[Start of section]

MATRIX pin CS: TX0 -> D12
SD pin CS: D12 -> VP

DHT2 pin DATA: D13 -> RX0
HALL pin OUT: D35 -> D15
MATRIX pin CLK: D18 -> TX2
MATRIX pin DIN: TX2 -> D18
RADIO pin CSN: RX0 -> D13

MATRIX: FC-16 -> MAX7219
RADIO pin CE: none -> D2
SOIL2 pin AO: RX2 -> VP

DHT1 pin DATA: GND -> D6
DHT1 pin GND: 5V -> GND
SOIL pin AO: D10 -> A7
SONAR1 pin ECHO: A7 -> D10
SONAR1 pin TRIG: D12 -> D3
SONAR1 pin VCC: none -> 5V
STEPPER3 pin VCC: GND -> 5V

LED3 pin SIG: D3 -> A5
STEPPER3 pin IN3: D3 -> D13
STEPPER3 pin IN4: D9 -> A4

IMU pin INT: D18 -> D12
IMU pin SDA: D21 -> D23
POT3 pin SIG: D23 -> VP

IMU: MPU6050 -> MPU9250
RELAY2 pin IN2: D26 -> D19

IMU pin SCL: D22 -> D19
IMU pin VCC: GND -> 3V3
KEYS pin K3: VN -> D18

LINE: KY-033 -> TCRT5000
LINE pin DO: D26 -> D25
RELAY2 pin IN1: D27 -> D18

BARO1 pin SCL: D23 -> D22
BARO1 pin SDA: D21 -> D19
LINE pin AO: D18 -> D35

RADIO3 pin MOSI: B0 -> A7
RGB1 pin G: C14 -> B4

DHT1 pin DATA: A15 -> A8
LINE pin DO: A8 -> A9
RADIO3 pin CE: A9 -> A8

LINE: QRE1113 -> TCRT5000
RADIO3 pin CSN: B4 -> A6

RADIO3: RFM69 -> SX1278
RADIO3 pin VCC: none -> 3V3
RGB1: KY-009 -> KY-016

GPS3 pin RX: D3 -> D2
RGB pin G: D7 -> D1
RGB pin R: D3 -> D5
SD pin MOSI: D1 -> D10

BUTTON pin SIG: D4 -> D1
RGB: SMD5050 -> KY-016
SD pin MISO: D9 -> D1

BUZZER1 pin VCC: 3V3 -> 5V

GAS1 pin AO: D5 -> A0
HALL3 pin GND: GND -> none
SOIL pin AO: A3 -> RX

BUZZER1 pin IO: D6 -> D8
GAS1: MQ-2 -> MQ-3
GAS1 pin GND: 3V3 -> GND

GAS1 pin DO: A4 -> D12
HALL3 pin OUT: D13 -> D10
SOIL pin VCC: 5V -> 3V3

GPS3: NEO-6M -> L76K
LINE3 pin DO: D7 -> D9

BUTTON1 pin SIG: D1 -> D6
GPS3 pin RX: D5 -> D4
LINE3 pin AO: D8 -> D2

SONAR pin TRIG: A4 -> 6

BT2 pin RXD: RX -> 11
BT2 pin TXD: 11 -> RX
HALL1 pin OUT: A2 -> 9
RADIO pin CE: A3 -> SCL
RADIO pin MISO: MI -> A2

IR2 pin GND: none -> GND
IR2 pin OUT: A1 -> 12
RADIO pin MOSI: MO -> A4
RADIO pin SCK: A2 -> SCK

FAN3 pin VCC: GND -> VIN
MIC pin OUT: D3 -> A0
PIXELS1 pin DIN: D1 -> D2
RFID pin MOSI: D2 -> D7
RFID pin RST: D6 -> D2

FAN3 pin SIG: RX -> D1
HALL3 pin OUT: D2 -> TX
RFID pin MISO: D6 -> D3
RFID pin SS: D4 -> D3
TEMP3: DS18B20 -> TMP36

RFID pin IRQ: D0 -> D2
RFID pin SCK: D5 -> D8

[End of section]

» **TASK DIRECTIONS**
Using the material above, print every entry exactly as written.

» **WRITTEN SOLUTION**
MATRIX pin CS: TX0 -> D12
SD pin CS: D12 -> VP

DHT2 pin DATA: D13 -> RX0
HALL pin OUT: D35 -> D15
MATRIX pin CLK: D18 -> TX2
MATRIX pin DIN: TX2 -> D18
RADIO pin CSN: RX0 -> D13

MATRIX: FC-16 -> MAX7219
RADIO pin CE: none -> D2
SOIL2 pin AO: RX2 -> VP

DHT1 pin DATA: GND -> D6
DHT1 pin GND: 5V -> GND
SOIL pin AO: D10 -> A7
SONAR1 pin ECHO: A7 -> D10
SONAR1 pin TRIG: D12 -> D3
SONAR1 pin VCC: none -> 5V
STEPPER3 pin VCC: GND -> 5V

LED3 pin SIG: D3 -> A5
STEPPER3 pin IN3: D3 -> D13
STEPPER3 pin IN4: D9 -> A4

IMU pin INT: D18 -> D12
IMU pin SDA: D21 -> D23
POT3 pin SIG: D23 -> VP

IMU: MPU6050 -> MPU9250
RELAY2 pin IN2: D26 -> D19

IMU pin SCL: D22 -> D19
IMU pin VCC: GND -> 3V3
KEYS pin K3: VN -> D18

LINE: KY-033 -> TCRT5000
LINE pin DO: D26 -> D25
RELAY2 pin IN1: D27 -> D18

BARO1 pin SCL: D23 -> D22
BARO1 pin SDA: D21 -> D19
LINE pin AO: D18 -> D35

RADIO3 pin MOSI: B0 -> A7
RGB1 pin G: C14 -> B4

DHT1 pin DATA: A15 -> A8
LINE pin DO: A8 -> A9
RADIO3 pin CE: A9 -> A8

LINE: QRE1113 -> TCRT5000
RADIO3 pin CSN: B4 -> A6

RADIO3: RFM69 -> SX1278
RADIO3 pin VCC: none -> 3V3
RGB1: KY-009 -> KY-016

GPS3 pin RX: D3 -> D2
RGB pin G: D7 -> D1
RGB pin R: D3 -> D5
SD pin MOSI: D1 -> D10

BUTTON pin SIG: D4 -> D1
RGB: SMD5050 -> KY-016
SD pin MISO: D9 -> D1

BUZZER1 pin VCC: 3V3 -> 5V

GAS1 pin AO: D5 -> A0
HALL3 pin GND: GND -> none
SOIL pin AO: A3 -> RX

BUZZER1 pin IO: D6 -> D8
GAS1: MQ-2 -> MQ-3
GAS1 pin GND: 3V3 -> GND

GAS1 pin DO: A4 -> D12
HALL3 pin OUT: D13 -> D10
SOIL pin VCC: 5V -> 3V3

GPS3: NEO-6M -> L76K
LINE3 pin DO: D7 -> D9

BUTTON1 pin SIG: D1 -> D6
GPS3 pin RX: D5 -> D4
LINE3 pin AO: D8 -> D2

SONAR pin TRIG: A4 -> 6

BT2 pin RXD: RX -> 11
BT2 pin TXD: 11 -> RX
HALL1 pin OUT: A2 -> 9
RADIO pin CE: A3 -> SCL
RADIO pin MISO: MI -> A2

IR2 pin GND: none -> GND
IR2 pin OUT: A1 -> 12
RADIO pin MOSI: MO -> A4
RADIO pin SCK: A2 -> SCK

FAN3 pin VCC: GND -> VIN
MIC pin OUT: D3 -> A0
PIXELS1 pin DIN: D1 -> D2
RFID pin MOSI: D2 -> D7
RFID pin RST: D6 -> D2

FAN3 pin SIG: RX -> D1
HALL3 pin OUT: D2 -> TX
RFID pin MISO: D6 -> D3
RFID pin SS: D4 -> D3
TEMP3: DS18B20 -> TMP36

RFID pin IRQ: D0 -> D2
RFID pin SCK: D5 -> D8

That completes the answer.